Work task:
The required result is an exact copy of every line from the one with "tan brick C10" through the last line below, with the pictures left out.

○ ○ ○ ○ ○

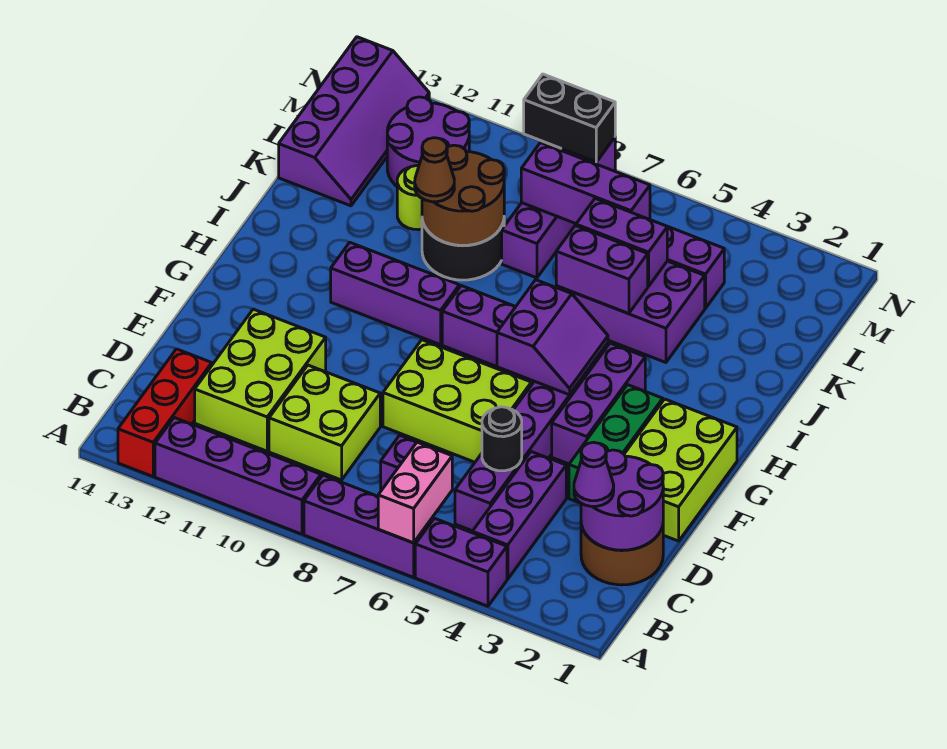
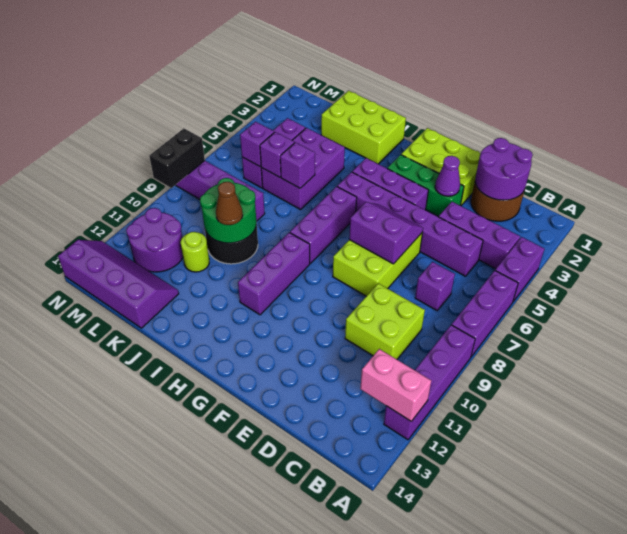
pink brick A6:B6 level 2 -> pink brick A12:B12 level 2
red brick A13:C13 level 1 -> none
purple cone C2 level 3 -> purple cone E3 level 2
lime brick C11:E12 level 1 -> lime brick I1:K2 level 1
black round brick D5 level 2 -> none
purple slope G5:H6 level 2 top 6 -> purple slope E6:F7 level 2 top 7
purple brick J5:J6 level 2 -> purple brick J6 level 2
brown round brick J9:K10 level 2 -> green round brick J9:K10 level 2
purple brick K5:K6 level 2 -> purple brick K6 level 2
purple brick L6:L8 level 2 -> purple brick L6 level 2

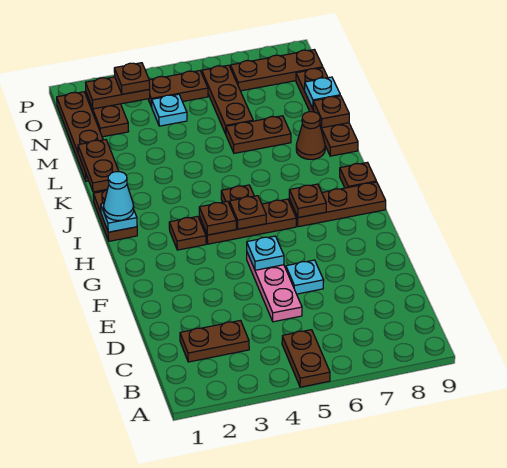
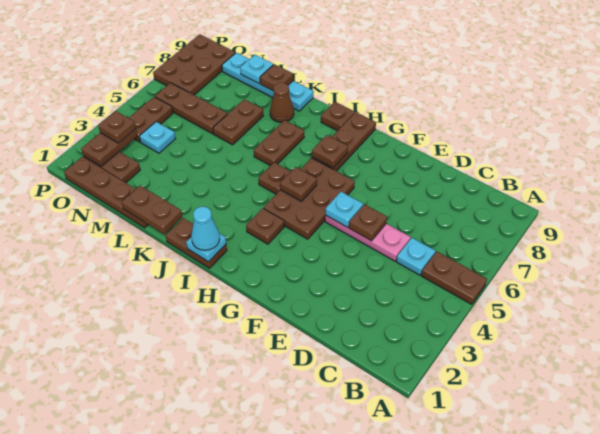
brown plate C2:C3 level 1 -> brown plate J6:J7 level 1
cyan plate E6 level 1 -> cyan plate C5 level 1
brown plate H4:H6 level 1 -> brown plate G4:H6 level 1
brown plate H4 level 2 -> brown plate E5 level 2
brown plate K9:N9 level 1 -> cyan plate K9:N9 level 1
brown plate O7:O9 level 1 -> brown plate O7:P9 level 1

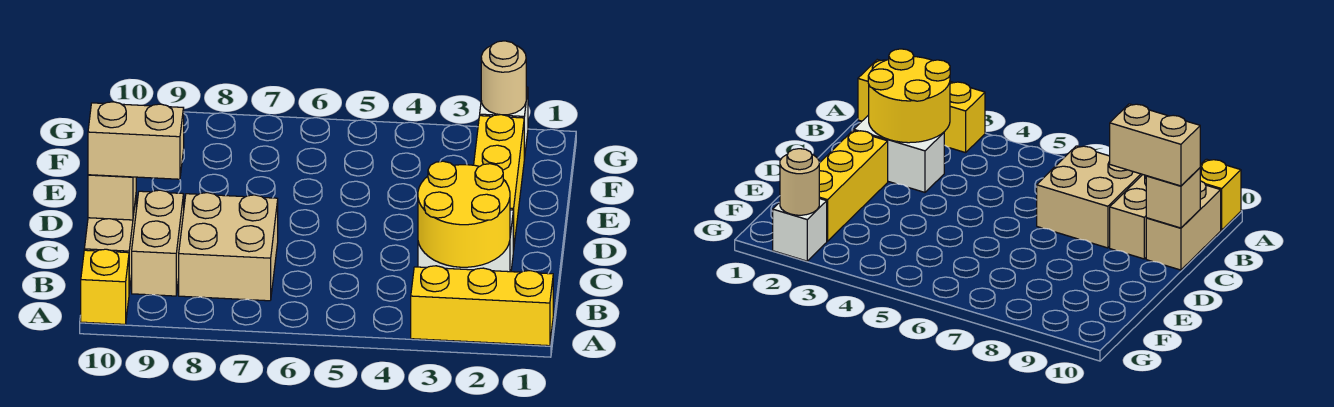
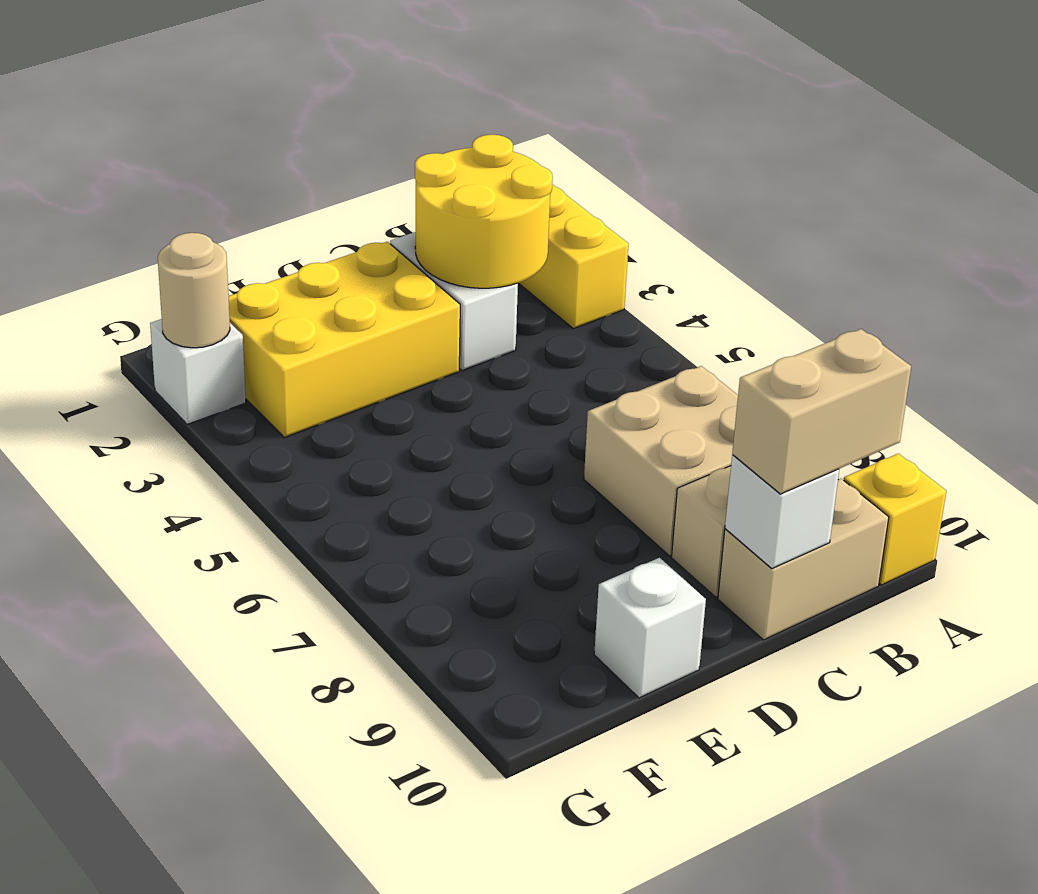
tan brick C9:C10 level 3 -> tan brick B10:C10 level 3
tan brick C10 level 2 -> white brick C10 level 2
yellow brick D2:F2 level 1 -> yellow brick D2:F3 level 1
none -> white brick E10 level 1

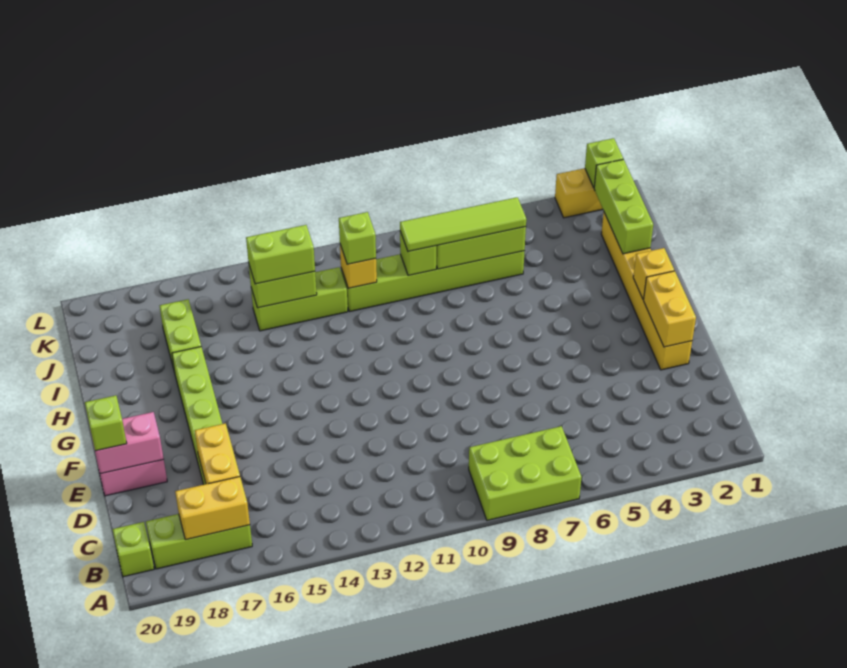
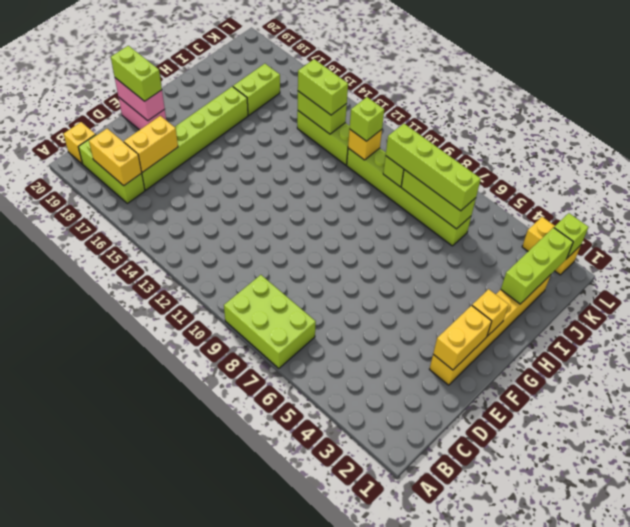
lime brick B20 level 1 -> yellow brick B20 level 1
lime brick E20 level 3 -> lime brick E19:E20 level 3
lime tile J6:J9 level 3 -> lime brick J6:J9 level 3

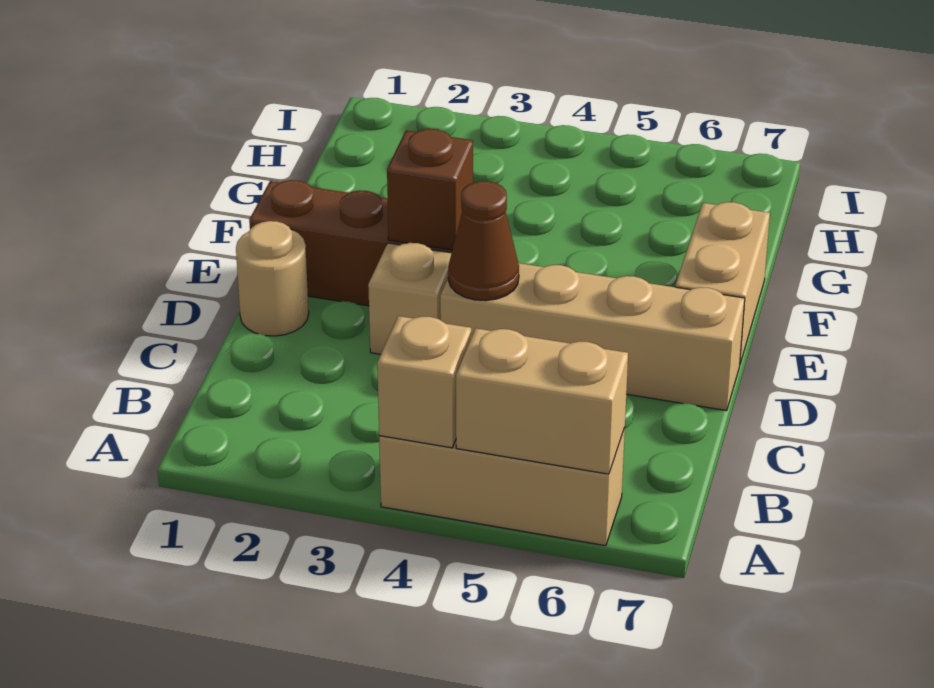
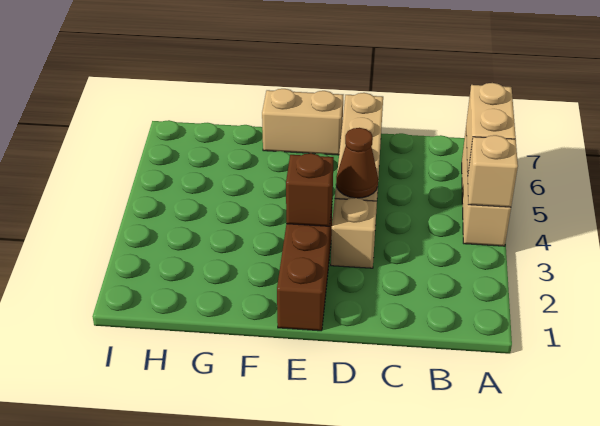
tan round brick D1 level 1 -> none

○ ○ ○ ○ ○

Response to the exercise:
tan brick C10 level 2 -> white brick C10 level 2
yellow brick D2:F2 level 1 -> yellow brick D2:F3 level 1
none -> white brick E10 level 1

lime brick B20 level 1 -> yellow brick B20 level 1
lime brick E20 level 3 -> lime brick E19:E20 level 3
lime tile J6:J9 level 3 -> lime brick J6:J9 level 3

tan round brick D1 level 1 -> none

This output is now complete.